Task instructions:
Gather every line in the items below that contains the string "calc".

** START OF Exercise material **

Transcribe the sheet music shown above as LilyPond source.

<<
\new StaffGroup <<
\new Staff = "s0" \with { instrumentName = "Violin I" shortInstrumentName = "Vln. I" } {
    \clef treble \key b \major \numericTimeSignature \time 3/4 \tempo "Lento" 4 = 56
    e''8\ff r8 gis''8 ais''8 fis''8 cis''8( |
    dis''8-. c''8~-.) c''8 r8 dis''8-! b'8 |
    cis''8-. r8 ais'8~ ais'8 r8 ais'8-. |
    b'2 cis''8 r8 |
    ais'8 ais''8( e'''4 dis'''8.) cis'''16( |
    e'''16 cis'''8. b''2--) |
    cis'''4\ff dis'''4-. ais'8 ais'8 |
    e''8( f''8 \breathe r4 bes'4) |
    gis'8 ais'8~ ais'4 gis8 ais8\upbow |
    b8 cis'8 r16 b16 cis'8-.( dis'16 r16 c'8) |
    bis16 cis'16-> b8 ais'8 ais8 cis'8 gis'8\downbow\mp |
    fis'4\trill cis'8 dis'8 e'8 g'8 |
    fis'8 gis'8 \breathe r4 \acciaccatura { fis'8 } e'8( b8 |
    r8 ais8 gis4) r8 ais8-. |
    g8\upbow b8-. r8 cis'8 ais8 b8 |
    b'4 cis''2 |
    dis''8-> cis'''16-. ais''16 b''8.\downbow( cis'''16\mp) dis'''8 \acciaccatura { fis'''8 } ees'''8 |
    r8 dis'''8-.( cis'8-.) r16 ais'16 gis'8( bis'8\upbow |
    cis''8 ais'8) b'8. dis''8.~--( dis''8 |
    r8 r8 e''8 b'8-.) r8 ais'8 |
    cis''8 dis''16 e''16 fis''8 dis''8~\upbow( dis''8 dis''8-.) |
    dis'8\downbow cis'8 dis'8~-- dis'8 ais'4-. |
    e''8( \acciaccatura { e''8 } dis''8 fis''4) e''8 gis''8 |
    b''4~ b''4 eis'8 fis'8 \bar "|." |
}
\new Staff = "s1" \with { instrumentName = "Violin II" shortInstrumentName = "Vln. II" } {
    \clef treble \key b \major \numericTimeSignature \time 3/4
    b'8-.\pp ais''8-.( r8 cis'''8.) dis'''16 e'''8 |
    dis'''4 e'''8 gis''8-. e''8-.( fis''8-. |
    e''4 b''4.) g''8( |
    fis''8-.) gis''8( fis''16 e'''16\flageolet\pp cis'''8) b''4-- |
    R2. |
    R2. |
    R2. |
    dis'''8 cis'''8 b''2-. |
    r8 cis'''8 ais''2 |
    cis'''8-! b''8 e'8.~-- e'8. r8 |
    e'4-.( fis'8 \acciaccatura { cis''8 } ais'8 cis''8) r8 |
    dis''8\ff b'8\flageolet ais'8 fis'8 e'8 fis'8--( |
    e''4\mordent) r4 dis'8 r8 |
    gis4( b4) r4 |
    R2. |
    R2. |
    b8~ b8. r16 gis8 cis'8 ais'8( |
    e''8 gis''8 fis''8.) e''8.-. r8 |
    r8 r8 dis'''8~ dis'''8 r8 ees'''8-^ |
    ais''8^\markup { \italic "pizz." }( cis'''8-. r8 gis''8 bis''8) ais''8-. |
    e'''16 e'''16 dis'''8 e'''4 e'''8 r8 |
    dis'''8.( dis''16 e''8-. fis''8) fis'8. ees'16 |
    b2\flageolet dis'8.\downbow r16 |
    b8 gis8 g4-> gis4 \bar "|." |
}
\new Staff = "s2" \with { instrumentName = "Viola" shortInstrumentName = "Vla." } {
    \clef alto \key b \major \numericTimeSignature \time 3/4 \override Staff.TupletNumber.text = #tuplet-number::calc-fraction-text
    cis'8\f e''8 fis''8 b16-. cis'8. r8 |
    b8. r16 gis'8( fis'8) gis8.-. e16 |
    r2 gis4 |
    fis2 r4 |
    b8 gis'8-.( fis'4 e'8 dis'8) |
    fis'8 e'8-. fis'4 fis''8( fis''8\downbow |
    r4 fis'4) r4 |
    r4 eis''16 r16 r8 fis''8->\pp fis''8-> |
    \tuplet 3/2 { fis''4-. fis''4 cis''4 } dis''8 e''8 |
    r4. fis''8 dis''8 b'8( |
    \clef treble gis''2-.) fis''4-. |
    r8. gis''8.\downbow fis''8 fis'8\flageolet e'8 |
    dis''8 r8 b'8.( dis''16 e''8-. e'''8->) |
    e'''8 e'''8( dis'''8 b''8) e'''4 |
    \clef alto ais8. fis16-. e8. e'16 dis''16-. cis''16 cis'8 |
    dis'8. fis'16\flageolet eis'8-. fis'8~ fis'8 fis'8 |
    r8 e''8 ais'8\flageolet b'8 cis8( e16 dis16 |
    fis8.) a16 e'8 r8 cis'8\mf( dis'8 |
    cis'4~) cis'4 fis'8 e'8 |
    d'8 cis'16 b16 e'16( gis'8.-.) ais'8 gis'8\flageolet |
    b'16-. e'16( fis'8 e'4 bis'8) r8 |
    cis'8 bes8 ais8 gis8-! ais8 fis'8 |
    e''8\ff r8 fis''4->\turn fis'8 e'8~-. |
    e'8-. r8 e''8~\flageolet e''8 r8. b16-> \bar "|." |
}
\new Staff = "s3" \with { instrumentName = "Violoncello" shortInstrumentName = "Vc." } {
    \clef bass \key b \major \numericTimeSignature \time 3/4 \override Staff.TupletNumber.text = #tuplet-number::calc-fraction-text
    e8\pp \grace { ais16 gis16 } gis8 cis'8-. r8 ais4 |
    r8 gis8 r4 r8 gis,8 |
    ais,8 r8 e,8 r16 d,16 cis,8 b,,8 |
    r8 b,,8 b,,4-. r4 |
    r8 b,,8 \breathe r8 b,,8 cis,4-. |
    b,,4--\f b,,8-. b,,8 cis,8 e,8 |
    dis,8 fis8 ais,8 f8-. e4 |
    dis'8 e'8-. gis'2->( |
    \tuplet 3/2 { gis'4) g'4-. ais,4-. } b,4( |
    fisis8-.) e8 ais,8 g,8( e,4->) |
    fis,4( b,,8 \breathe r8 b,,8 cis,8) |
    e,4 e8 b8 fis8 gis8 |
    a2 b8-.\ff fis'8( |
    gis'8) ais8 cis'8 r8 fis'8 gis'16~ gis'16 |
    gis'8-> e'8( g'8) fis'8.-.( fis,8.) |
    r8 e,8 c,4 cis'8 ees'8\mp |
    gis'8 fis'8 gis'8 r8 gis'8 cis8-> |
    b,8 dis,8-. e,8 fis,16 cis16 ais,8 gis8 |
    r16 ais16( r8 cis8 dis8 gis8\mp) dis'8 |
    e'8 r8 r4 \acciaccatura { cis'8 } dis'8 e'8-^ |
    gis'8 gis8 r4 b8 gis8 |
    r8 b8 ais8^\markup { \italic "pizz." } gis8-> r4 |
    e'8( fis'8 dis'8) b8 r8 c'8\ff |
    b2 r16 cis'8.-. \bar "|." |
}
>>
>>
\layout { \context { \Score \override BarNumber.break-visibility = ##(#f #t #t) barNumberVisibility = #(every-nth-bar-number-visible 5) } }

** END OF Exercise material **

In response:
    \clef alto \key b \major \numericTimeSignature \time 3/4 \override Staff.TupletNumber.text = #tuplet-number::calc-fraction-text
    \clef bass \key b \major \numericTimeSignature \time 3/4 \override Staff.TupletNumber.text = #tuplet-number::calc-fraction-text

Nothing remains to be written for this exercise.